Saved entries

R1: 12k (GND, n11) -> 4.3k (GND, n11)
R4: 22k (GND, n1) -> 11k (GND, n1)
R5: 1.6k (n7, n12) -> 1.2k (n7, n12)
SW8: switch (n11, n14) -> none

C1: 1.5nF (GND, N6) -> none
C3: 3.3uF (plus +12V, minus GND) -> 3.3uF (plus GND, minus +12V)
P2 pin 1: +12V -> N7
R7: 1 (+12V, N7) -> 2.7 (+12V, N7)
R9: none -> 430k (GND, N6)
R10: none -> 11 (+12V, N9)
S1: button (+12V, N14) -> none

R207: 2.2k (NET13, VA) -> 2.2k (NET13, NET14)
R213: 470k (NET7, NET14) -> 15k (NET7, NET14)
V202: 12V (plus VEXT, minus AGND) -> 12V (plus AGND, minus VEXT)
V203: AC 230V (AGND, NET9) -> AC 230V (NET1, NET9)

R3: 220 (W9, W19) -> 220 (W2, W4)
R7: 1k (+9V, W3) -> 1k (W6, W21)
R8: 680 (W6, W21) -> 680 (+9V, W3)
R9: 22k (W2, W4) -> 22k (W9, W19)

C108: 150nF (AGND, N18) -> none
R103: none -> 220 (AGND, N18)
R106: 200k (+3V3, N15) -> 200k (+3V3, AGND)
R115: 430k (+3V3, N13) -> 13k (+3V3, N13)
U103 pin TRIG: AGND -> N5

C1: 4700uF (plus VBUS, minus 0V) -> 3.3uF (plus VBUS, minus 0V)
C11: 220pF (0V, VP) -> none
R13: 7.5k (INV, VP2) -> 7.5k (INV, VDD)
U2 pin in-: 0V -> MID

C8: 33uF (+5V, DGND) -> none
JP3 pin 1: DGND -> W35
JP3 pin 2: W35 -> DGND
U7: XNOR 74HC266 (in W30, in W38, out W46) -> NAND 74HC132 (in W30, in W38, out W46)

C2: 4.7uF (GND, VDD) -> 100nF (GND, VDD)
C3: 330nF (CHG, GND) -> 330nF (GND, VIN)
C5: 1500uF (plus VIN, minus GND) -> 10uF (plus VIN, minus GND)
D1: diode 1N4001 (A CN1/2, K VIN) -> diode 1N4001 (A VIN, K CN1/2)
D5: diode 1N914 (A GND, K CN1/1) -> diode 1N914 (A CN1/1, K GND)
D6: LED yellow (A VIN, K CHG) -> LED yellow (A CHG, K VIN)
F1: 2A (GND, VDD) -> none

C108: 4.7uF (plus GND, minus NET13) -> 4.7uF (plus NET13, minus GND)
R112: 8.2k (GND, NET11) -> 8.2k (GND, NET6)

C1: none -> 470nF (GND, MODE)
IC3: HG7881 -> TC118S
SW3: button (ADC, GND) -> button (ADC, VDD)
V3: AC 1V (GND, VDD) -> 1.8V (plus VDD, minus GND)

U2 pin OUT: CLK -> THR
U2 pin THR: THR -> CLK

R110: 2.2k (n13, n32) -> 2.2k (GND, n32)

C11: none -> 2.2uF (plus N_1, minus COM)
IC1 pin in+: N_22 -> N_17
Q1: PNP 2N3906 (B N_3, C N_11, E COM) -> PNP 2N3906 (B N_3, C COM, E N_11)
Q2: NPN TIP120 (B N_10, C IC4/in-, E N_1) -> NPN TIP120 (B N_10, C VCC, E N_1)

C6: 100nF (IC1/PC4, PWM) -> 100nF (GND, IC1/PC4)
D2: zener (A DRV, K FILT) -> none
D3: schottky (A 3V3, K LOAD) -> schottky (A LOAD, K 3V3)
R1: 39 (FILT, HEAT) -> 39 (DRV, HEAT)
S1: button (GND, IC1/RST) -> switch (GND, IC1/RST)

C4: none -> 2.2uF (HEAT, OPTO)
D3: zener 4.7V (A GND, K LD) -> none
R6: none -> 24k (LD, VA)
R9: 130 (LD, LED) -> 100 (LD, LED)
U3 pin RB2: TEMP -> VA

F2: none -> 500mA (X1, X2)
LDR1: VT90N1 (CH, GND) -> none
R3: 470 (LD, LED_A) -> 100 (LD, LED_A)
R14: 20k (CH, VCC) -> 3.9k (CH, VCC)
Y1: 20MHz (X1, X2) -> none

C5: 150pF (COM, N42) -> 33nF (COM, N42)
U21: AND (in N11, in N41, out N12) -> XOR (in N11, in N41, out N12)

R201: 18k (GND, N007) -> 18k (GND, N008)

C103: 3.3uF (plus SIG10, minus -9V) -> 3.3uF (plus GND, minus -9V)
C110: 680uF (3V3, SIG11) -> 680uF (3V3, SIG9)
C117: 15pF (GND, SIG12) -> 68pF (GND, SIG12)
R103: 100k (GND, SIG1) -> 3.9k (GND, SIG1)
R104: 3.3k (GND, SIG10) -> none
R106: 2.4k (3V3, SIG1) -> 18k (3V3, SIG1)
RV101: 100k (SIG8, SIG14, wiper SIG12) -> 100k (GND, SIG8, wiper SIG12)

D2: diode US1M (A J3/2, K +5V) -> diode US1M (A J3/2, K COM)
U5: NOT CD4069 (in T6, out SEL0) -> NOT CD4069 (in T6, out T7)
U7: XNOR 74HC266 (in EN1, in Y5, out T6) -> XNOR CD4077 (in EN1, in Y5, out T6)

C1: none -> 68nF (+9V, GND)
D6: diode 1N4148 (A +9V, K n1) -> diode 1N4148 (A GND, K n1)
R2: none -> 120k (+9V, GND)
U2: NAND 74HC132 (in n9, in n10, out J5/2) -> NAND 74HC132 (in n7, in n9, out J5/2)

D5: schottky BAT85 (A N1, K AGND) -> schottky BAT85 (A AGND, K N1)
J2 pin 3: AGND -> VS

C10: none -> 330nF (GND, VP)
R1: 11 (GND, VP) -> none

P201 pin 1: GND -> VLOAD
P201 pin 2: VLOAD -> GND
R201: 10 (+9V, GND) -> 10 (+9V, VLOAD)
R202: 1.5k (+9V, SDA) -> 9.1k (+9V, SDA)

How to complete this task. Every entry needs to be copied again, word for word.

Written response.
R1: 12k (GND, n11) -> 4.3k (GND, n11)
R4: 22k (GND, n1) -> 11k (GND, n1)
R5: 1.6k (n7, n12) -> 1.2k (n7, n12)
SW8: switch (n11, n14) -> none

C1: 1.5nF (GND, N6) -> none
C3: 3.3uF (plus +12V, minus GND) -> 3.3uF (plus GND, minus +12V)
P2 pin 1: +12V -> N7
R7: 1 (+12V, N7) -> 2.7 (+12V, N7)
R9: none -> 430k (GND, N6)
R10: none -> 11 (+12V, N9)
S1: button (+12V, N14) -> none

R207: 2.2k (NET13, VA) -> 2.2k (NET13, NET14)
R213: 470k (NET7, NET14) -> 15k (NET7, NET14)
V202: 12V (plus VEXT, minus AGND) -> 12V (plus AGND, minus VEXT)
V203: AC 230V (AGND, NET9) -> AC 230V (NET1, NET9)

R3: 220 (W9, W19) -> 220 (W2, W4)
R7: 1k (+9V, W3) -> 1k (W6, W21)
R8: 680 (W6, W21) -> 680 (+9V, W3)
R9: 22k (W2, W4) -> 22k (W9, W19)

C108: 150nF (AGND, N18) -> none
R103: none -> 220 (AGND, N18)
R106: 200k (+3V3, N15) -> 200k (+3V3, AGND)
R115: 430k (+3V3, N13) -> 13k (+3V3, N13)
U103 pin TRIG: AGND -> N5

C1: 4700uF (plus VBUS, minus 0V) -> 3.3uF (plus VBUS, minus 0V)
C11: 220pF (0V, VP) -> none
R13: 7.5k (INV, VP2) -> 7.5k (INV, VDD)
U2 pin in-: 0V -> MID

C8: 33uF (+5V, DGND) -> none
JP3 pin 1: DGND -> W35
JP3 pin 2: W35 -> DGND
U7: XNOR 74HC266 (in W30, in W38, out W46) -> NAND 74HC132 (in W30, in W38, out W46)

C2: 4.7uF (GND, VDD) -> 100nF (GND, VDD)
C3: 330nF (CHG, GND) -> 330nF (GND, VIN)
C5: 1500uF (plus VIN, minus GND) -> 10uF (plus VIN, minus GND)
D1: diode 1N4001 (A CN1/2, K VIN) -> diode 1N4001 (A VIN, K CN1/2)
D5: diode 1N914 (A GND, K CN1/1) -> diode 1N914 (A CN1/1, K GND)
D6: LED yellow (A VIN, K CHG) -> LED yellow (A CHG, K VIN)
F1: 2A (GND, VDD) -> none

C108: 4.7uF (plus GND, minus NET13) -> 4.7uF (plus NET13, minus GND)
R112: 8.2k (GND, NET11) -> 8.2k (GND, NET6)

C1: none -> 470nF (GND, MODE)
IC3: HG7881 -> TC118S
SW3: button (ADC, GND) -> button (ADC, VDD)
V3: AC 1V (GND, VDD) -> 1.8V (plus VDD, minus GND)

U2 pin OUT: CLK -> THR
U2 pin THR: THR -> CLK

R110: 2.2k (n13, n32) -> 2.2k (GND, n32)

C11: none -> 2.2uF (plus N_1, minus COM)
IC1 pin in+: N_22 -> N_17
Q1: PNP 2N3906 (B N_3, C N_11, E COM) -> PNP 2N3906 (B N_3, C COM, E N_11)
Q2: NPN TIP120 (B N_10, C IC4/in-, E N_1) -> NPN TIP120 (B N_10, C VCC, E N_1)

C6: 100nF (IC1/PC4, PWM) -> 100nF (GND, IC1/PC4)
D2: zener (A DRV, K FILT) -> none
D3: schottky (A 3V3, K LOAD) -> schottky (A LOAD, K 3V3)
R1: 39 (FILT, HEAT) -> 39 (DRV, HEAT)
S1: button (GND, IC1/RST) -> switch (GND, IC1/RST)

C4: none -> 2.2uF (HEAT, OPTO)
D3: zener 4.7V (A GND, K LD) -> none
R6: none -> 24k (LD, VA)
R9: 130 (LD, LED) -> 100 (LD, LED)
U3 pin RB2: TEMP -> VA

F2: none -> 500mA (X1, X2)
LDR1: VT90N1 (CH, GND) -> none
R3: 470 (LD, LED_A) -> 100 (LD, LED_A)
R14: 20k (CH, VCC) -> 3.9k (CH, VCC)
Y1: 20MHz (X1, X2) -> none

C5: 150pF (COM, N42) -> 33nF (COM, N42)
U21: AND (in N11, in N41, out N12) -> XOR (in N11, in N41, out N12)

R201: 18k (GND, N007) -> 18k (GND, N008)

C103: 3.3uF (plus SIG10, minus -9V) -> 3.3uF (plus GND, minus -9V)
C110: 680uF (3V3, SIG11) -> 680uF (3V3, SIG9)
C117: 15pF (GND, SIG12) -> 68pF (GND, SIG12)
R103: 100k (GND, SIG1) -> 3.9k (GND, SIG1)
R104: 3.3k (GND, SIG10) -> none
R106: 2.4k (3V3, SIG1) -> 18k (3V3, SIG1)
RV101: 100k (SIG8, SIG14, wiper SIG12) -> 100k (GND, SIG8, wiper SIG12)

D2: diode US1M (A J3/2, K +5V) -> diode US1M (A J3/2, K COM)
U5: NOT CD4069 (in T6, out SEL0) -> NOT CD4069 (in T6, out T7)
U7: XNOR 74HC266 (in EN1, in Y5, out T6) -> XNOR CD4077 (in EN1, in Y5, out T6)

C1: none -> 68nF (+9V, GND)
D6: diode 1N4148 (A +9V, K n1) -> diode 1N4148 (A GND, K n1)
R2: none -> 120k (+9V, GND)
U2: NAND 74HC132 (in n9, in n10, out J5/2) -> NAND 74HC132 (in n7, in n9, out J5/2)

D5: schottky BAT85 (A N1, K AGND) -> schottky BAT85 (A AGND, K N1)
J2 pin 3: AGND -> VS

C10: none -> 330nF (GND, VP)
R1: 11 (GND, VP) -> none

P201 pin 1: GND -> VLOAD
P201 pin 2: VLOAD -> GND
R201: 10 (+9V, GND) -> 10 (+9V, VLOAD)
R202: 1.5k (+9V, SDA) -> 9.1k (+9V, SDA)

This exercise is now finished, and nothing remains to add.